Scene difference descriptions
──────────────────────────────

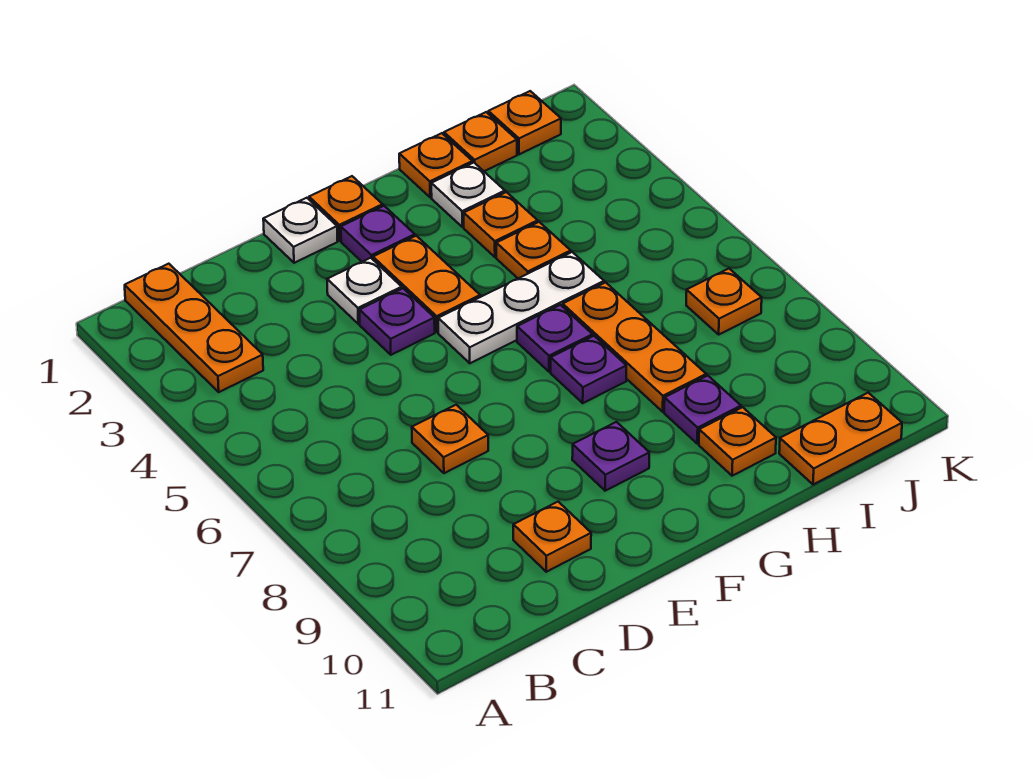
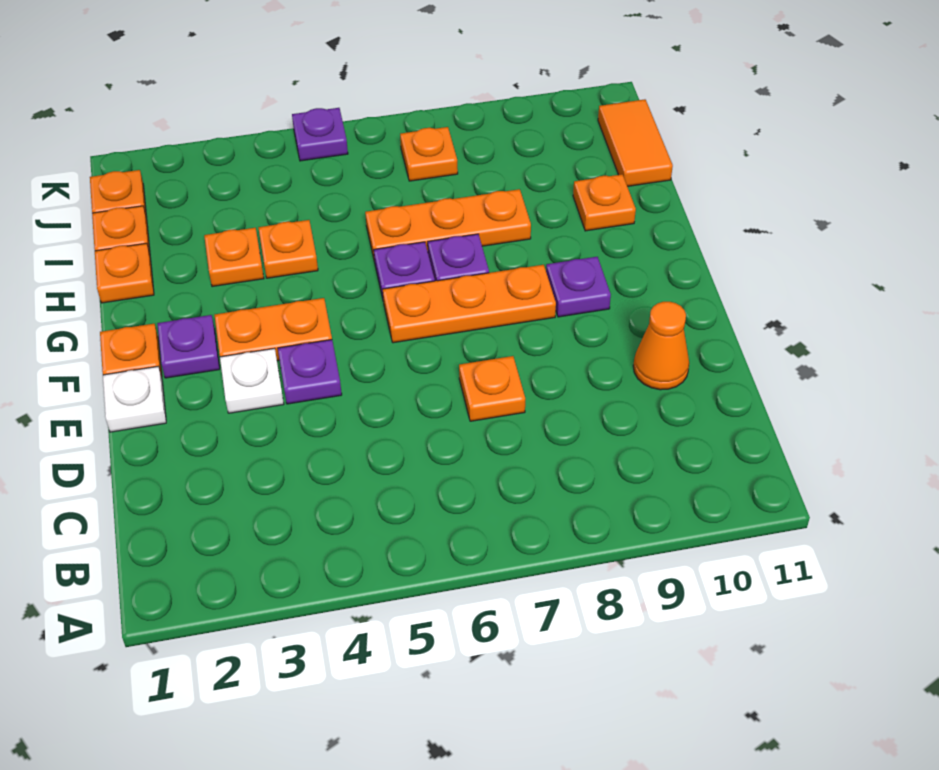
orange plate B1:B3 level 1 -> orange plate F6:F8 level 1
orange plate D10 level 1 -> orange cone D10 level 1
white plate F5:H5 level 1 -> none
white plate H2 level 1 -> none
purple plate H9 level 1 -> purple plate K5 level 1
orange plate I11:J11 level 1 -> orange tile I11:J11 level 1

──────────────────────────────

Directions for this task:
Return the records above in their entirety, word for word, with the pictures removed.

Written answer:
orange plate B1:B3 level 1 -> orange plate F6:F8 level 1
orange plate D10 level 1 -> orange cone D10 level 1
white plate F5:H5 level 1 -> none
white plate H2 level 1 -> none
purple plate H9 level 1 -> purple plate K5 level 1
orange plate I11:J11 level 1 -> orange tile I11:J11 level 1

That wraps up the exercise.